**Work to be completed**
Reproduce every line in the listing that contains the word "star".

::::::::::

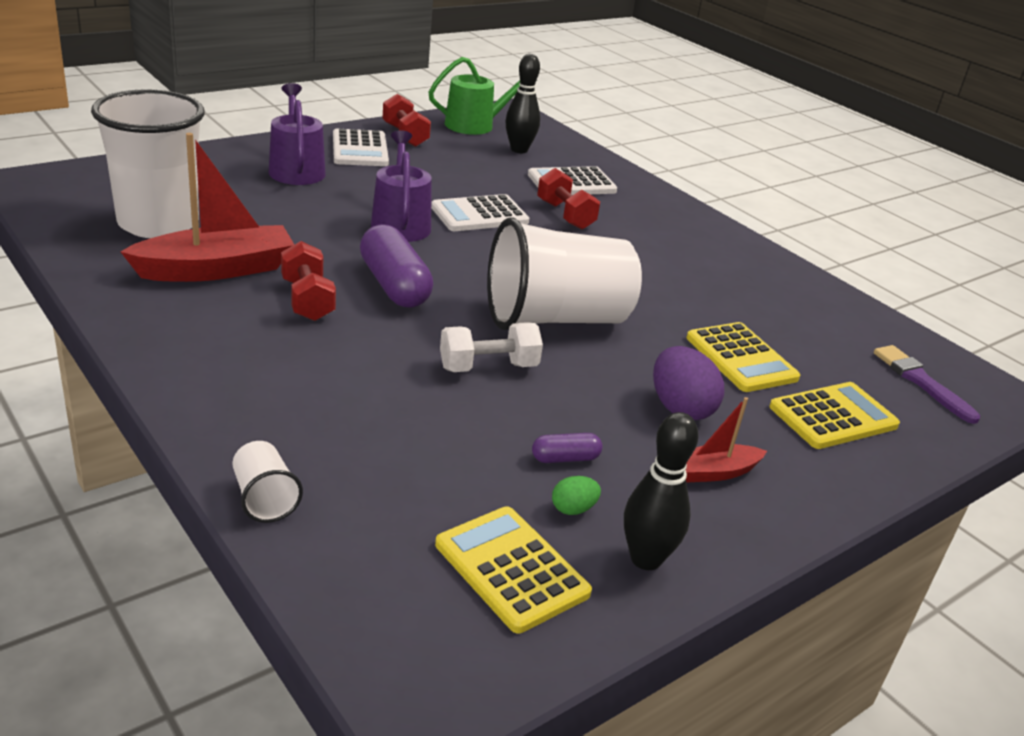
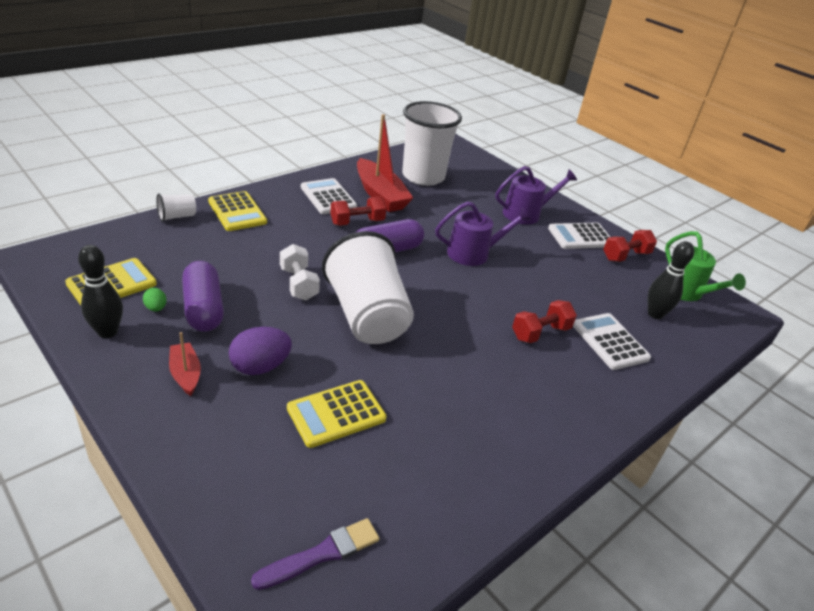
camera: 85 degrees right, 5 degrees up
(479, 215) = (510, 288): white calculator -> white calculator (328, 197)
(565, 458) = (204, 308): purple capsule -> purple capsule, size x2.11
(833, 417) = (255, 461): yellow calculator -> yellow calculator (237, 212)

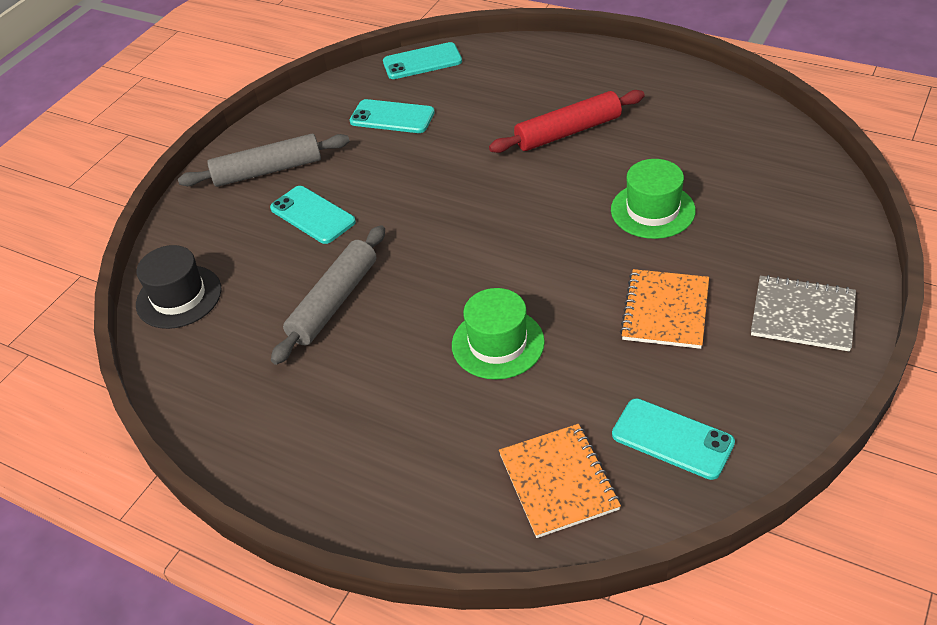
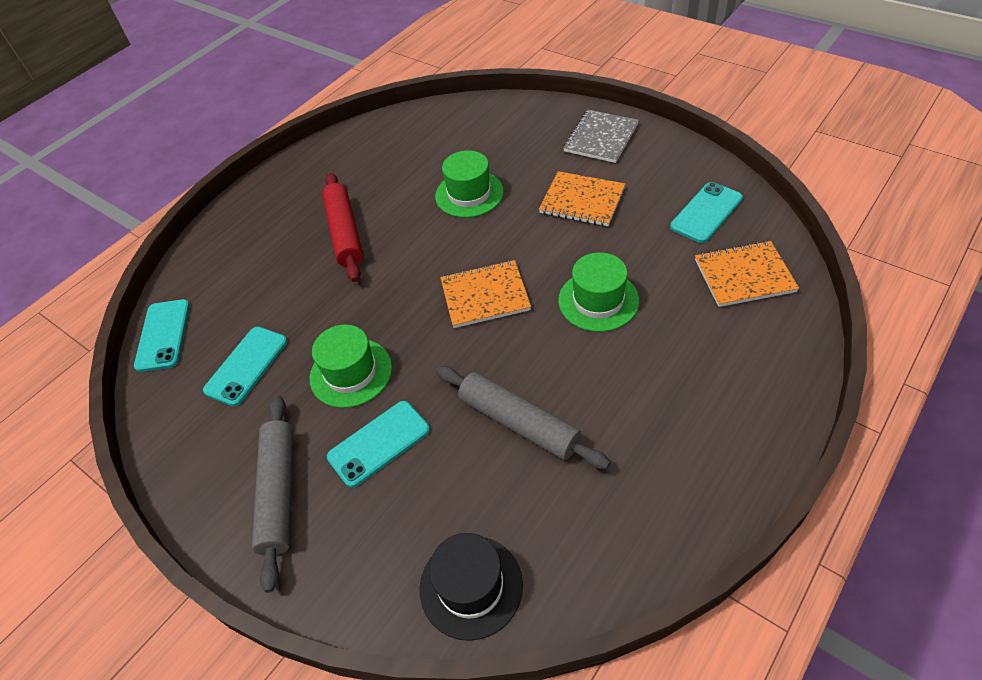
camera: 80 degrees left, 5 degrees up
(388, 180) = (351, 372): none -> green hat
(493, 251) = (485, 295): none -> orange notebook

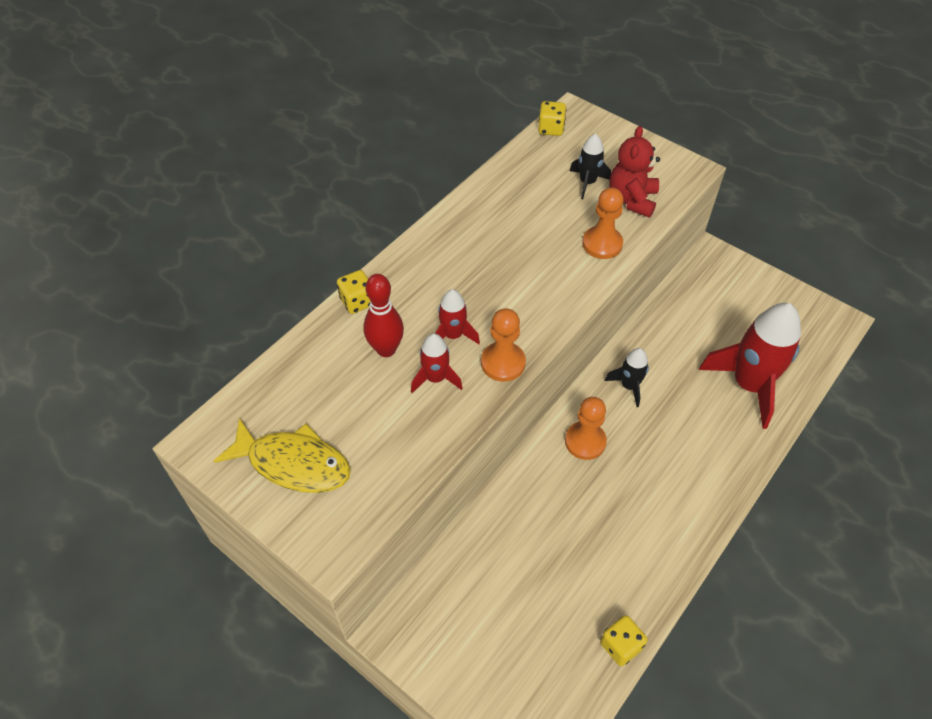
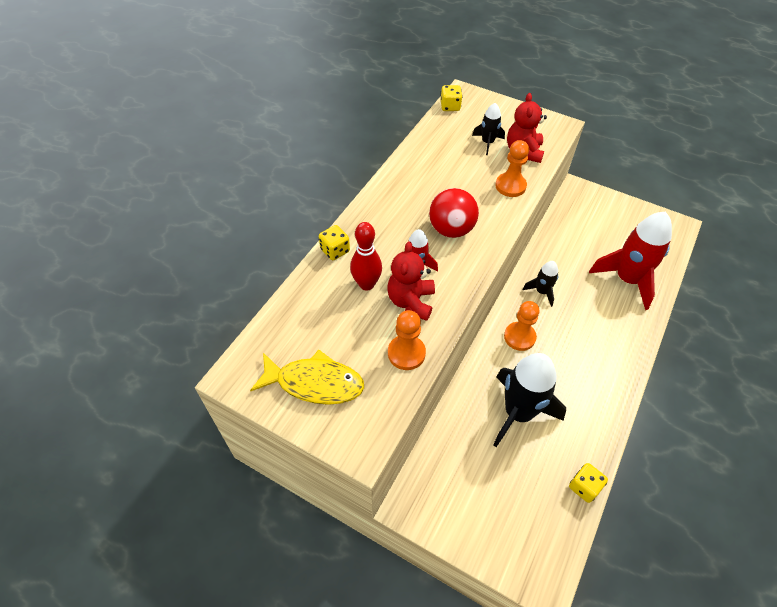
camera: 10 degrees left, 0 degrees up
(435, 378) = (411, 301): red rocket -> red teddy bear
(503, 363) = (459, 283): orange pawn -> orange pawn (406, 353)
(510, 292) = (451, 229): none -> red ball
(559, 538) = (518, 413): none -> black rocket

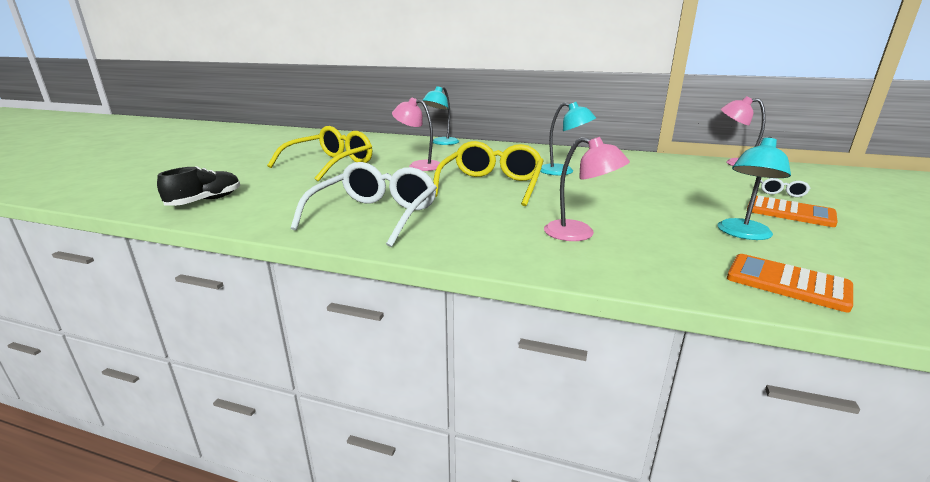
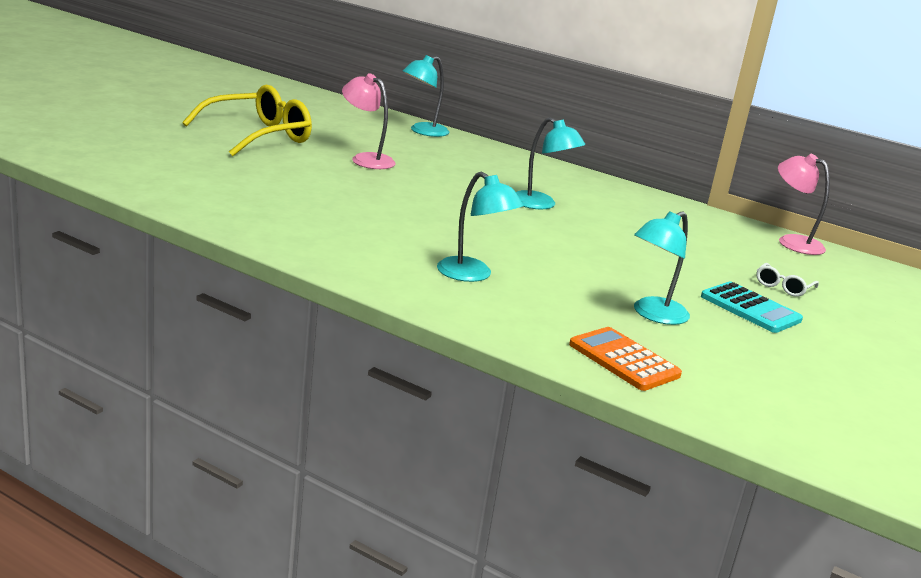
camera: 10 degrees right, 0 degrees up
(205, 201) = (102, 155): black shoe -> none
(374, 216) = (271, 210): white glasses -> none
(491, 185) = (431, 203): yellow glasses -> none
(579, 234) = (472, 275): pink lamp -> turquoise lamp
(790, 212) = (750, 308): orange calculator -> turquoise calculator

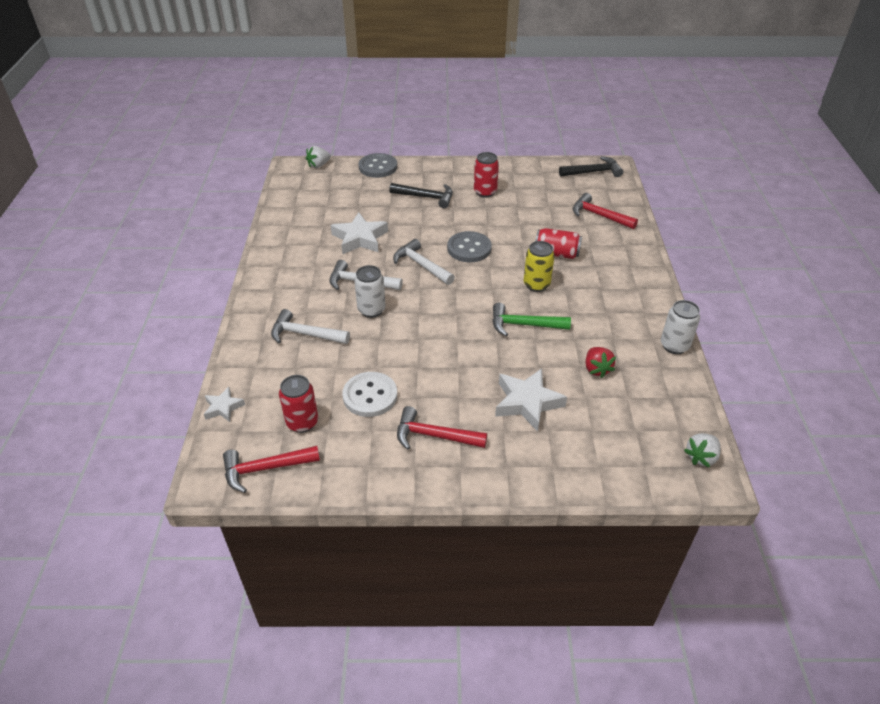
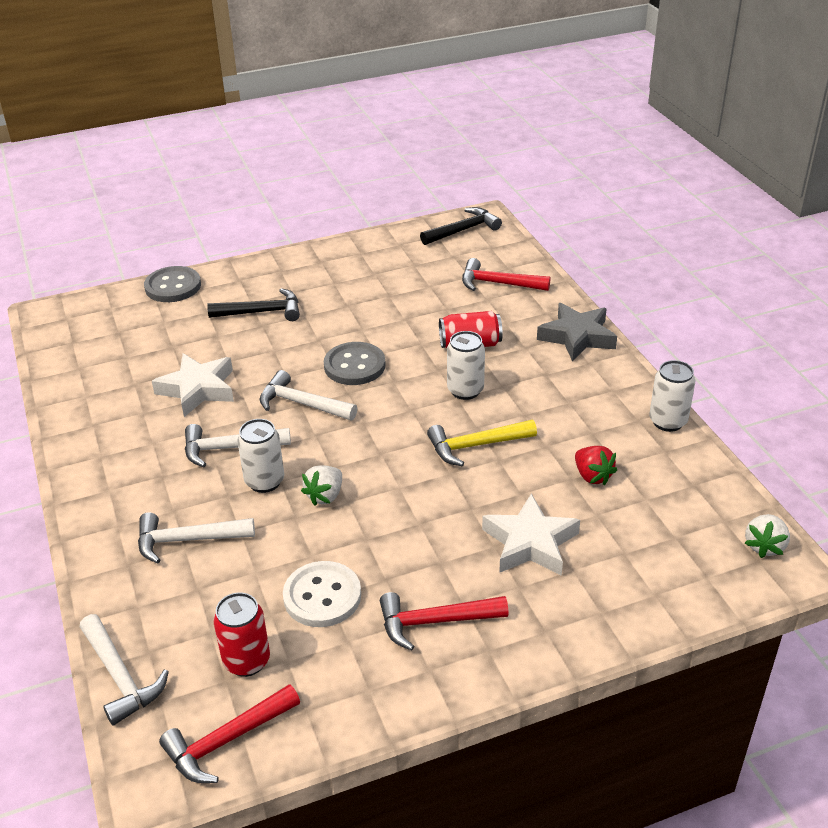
camera: 20 degrees left, 5 degrees down
(223, 407) = (120, 676): white star -> white hammer
(319, 165) = (85, 303): white strawberry -> white strawberry (325, 496)
(485, 192) = (338, 287): red can -> none
(524, 325) = (476, 445): green hammer -> yellow hammer
(536, 285) = (465, 390): yellow can -> white can
(638, 267) = (577, 337): none -> grey star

::::::::::

**Solution to the exercise**
(223, 407) = (120, 676): white star -> white hammer
(638, 267) = (577, 337): none -> grey star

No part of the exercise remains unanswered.